(Beginning of EXERCISE INPUT)

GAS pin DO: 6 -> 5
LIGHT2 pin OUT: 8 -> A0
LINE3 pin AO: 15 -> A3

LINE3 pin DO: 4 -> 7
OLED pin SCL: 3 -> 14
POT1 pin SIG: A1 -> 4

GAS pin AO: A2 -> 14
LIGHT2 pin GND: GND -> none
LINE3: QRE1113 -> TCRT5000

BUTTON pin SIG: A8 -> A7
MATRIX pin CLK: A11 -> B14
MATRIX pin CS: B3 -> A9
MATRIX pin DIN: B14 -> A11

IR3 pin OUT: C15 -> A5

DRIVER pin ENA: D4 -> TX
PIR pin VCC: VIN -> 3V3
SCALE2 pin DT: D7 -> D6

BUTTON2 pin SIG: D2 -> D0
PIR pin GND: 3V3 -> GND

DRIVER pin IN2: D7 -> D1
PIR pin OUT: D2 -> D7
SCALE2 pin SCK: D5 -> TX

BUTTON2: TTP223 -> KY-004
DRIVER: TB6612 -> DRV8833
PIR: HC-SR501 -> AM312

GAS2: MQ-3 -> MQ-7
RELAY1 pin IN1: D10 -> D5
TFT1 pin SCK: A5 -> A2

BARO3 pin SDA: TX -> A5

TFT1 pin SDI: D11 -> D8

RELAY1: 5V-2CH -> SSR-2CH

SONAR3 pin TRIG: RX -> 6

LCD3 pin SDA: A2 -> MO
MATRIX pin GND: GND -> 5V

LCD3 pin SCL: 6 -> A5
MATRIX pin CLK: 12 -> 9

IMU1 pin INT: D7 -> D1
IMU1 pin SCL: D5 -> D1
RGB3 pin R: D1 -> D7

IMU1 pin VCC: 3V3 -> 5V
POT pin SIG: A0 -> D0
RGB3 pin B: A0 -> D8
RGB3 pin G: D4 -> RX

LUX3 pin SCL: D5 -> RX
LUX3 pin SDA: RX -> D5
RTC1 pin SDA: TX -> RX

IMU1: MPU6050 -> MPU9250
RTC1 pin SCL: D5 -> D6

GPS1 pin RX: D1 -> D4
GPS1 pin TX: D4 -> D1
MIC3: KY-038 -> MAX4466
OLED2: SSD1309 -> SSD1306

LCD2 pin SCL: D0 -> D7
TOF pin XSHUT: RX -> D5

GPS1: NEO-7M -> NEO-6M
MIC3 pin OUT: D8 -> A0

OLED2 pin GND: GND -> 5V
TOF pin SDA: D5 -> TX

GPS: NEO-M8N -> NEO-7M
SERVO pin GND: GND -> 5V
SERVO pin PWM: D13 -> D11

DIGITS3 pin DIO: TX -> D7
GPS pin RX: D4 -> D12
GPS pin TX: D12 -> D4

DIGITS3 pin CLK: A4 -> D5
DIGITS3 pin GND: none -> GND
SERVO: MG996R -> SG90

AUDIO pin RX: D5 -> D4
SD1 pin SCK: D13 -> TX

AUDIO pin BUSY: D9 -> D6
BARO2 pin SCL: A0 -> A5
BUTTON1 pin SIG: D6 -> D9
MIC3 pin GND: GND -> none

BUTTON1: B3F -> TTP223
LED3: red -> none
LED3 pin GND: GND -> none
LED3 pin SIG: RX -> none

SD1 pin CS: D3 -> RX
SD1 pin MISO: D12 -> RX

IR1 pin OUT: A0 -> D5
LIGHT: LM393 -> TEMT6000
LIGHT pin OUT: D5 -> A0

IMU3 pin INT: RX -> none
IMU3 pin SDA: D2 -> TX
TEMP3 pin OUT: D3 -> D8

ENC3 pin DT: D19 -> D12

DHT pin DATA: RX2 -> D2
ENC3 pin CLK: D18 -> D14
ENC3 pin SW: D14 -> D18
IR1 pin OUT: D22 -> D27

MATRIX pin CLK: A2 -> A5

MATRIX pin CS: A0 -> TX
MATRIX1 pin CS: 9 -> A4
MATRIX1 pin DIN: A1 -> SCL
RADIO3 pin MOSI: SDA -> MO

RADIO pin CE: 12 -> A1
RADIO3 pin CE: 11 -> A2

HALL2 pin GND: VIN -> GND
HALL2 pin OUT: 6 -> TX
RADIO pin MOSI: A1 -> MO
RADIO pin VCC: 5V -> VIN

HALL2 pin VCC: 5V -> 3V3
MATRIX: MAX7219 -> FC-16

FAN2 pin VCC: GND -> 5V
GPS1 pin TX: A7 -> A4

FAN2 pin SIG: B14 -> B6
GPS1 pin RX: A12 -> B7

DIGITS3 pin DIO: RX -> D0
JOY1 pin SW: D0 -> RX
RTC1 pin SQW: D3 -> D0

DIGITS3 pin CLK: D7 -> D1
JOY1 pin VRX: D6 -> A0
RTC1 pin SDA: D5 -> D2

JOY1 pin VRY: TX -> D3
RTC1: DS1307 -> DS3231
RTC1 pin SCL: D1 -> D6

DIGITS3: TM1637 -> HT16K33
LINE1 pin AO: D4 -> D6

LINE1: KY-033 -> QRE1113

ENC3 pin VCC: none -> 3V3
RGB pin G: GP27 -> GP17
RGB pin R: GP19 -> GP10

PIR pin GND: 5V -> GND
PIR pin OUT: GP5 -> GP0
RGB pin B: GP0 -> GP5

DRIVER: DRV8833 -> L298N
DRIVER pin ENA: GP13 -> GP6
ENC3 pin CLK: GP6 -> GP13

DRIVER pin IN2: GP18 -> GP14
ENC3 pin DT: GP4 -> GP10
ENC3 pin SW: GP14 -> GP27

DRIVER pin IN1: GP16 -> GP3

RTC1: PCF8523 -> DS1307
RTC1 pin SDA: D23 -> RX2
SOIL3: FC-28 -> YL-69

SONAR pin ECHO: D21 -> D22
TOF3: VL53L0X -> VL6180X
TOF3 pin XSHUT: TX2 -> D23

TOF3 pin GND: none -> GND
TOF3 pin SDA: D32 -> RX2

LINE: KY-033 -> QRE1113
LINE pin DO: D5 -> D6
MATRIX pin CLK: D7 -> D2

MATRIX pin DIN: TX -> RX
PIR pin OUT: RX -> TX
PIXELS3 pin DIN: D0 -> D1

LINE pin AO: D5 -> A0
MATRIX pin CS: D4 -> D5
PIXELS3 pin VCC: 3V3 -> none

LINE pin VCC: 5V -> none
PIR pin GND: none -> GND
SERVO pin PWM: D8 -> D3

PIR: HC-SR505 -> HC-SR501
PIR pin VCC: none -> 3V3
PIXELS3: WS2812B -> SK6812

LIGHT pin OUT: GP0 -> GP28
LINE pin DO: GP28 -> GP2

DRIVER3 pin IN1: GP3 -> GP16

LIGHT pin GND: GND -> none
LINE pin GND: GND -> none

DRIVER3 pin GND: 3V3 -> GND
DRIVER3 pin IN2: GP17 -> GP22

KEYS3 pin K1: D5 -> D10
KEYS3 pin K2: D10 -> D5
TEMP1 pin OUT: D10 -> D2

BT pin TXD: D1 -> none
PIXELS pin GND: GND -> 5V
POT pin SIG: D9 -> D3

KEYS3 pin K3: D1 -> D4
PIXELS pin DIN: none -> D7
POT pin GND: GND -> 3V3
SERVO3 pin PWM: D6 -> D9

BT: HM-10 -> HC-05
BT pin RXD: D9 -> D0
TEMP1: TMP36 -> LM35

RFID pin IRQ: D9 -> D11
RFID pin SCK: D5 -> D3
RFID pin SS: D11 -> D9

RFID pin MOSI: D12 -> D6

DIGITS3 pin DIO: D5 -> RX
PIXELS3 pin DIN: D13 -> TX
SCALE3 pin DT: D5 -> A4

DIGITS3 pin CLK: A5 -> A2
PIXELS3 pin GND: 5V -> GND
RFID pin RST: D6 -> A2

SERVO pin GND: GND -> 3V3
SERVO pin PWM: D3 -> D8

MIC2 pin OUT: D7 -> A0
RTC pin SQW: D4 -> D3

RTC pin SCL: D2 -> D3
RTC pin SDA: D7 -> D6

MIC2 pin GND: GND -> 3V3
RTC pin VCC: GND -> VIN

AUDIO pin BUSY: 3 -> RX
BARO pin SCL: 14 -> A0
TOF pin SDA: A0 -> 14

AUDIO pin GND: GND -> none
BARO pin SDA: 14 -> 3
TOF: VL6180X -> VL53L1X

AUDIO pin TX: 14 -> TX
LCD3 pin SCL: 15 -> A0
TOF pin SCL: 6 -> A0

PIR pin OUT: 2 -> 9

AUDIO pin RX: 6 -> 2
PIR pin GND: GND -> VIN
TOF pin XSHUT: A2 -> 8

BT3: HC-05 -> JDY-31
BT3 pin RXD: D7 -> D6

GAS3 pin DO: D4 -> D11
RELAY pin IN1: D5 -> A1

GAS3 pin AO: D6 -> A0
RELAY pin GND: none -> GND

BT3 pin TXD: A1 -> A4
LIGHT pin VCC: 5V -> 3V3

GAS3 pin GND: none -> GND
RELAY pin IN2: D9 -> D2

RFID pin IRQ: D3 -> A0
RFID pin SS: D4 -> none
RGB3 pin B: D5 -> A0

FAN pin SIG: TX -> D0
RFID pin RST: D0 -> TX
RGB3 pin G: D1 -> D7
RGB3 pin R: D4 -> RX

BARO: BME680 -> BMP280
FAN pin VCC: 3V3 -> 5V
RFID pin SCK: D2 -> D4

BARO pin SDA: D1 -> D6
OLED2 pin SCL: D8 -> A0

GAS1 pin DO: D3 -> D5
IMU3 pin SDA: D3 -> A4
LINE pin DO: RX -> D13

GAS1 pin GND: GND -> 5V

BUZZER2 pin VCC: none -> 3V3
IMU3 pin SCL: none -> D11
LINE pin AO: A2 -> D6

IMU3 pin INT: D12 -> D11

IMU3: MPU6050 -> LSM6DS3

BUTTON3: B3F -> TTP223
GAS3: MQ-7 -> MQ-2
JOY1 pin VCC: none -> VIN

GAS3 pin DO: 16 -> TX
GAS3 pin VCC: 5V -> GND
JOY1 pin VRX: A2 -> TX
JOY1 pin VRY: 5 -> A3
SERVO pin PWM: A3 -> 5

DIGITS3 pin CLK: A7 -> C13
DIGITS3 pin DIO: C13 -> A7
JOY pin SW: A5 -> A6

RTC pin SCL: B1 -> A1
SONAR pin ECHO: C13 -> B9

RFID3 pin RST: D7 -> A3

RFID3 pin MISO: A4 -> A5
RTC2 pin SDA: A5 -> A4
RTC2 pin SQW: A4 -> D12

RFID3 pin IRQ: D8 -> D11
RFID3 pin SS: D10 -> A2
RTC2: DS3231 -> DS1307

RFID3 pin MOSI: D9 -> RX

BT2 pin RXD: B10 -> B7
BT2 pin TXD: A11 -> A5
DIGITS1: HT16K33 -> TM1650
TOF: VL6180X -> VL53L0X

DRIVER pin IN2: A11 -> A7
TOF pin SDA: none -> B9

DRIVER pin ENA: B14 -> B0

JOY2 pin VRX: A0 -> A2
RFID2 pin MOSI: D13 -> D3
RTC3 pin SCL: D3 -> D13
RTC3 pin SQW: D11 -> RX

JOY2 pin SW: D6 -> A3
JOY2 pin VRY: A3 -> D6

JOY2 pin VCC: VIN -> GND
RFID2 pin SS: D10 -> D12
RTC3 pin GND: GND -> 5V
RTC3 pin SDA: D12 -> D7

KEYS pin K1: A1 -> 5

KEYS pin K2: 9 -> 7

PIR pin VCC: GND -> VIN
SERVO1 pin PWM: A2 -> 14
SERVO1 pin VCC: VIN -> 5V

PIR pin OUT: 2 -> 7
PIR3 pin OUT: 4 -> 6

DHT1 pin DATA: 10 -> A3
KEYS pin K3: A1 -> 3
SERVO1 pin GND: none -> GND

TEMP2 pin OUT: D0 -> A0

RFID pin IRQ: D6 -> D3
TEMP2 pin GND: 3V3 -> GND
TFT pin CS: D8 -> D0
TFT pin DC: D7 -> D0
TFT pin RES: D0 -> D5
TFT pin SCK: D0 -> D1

(End of EXERCISE INPUT)

A word-for-word copy of the lines above from the one with "FAN2 pin VCC: GND -> 5V" through the one with "ENC3 pin CLK: GP6 -> GP13", inclusive, is the only output wanted.

■ OUTPUT OF THE EXERCISE ■
FAN2 pin VCC: GND -> 5V
GPS1 pin TX: A7 -> A4

FAN2 pin SIG: B14 -> B6
GPS1 pin RX: A12 -> B7

DIGITS3 pin DIO: RX -> D0
JOY1 pin SW: D0 -> RX
RTC1 pin SQW: D3 -> D0

DIGITS3 pin CLK: D7 -> D1
JOY1 pin VRX: D6 -> A0
RTC1 pin SDA: D5 -> D2

JOY1 pin VRY: TX -> D3
RTC1: DS1307 -> DS3231
RTC1 pin SCL: D1 -> D6

DIGITS3: TM1637 -> HT16K33
LINE1 pin AO: D4 -> D6

LINE1: KY-033 -> QRE1113

ENC3 pin VCC: none -> 3V3
RGB pin G: GP27 -> GP17
RGB pin R: GP19 -> GP10

PIR pin GND: 5V -> GND
PIR pin OUT: GP5 -> GP0
RGB pin B: GP0 -> GP5

DRIVER: DRV8833 -> L298N
DRIVER pin ENA: GP13 -> GP6
ENC3 pin CLK: GP6 -> GP13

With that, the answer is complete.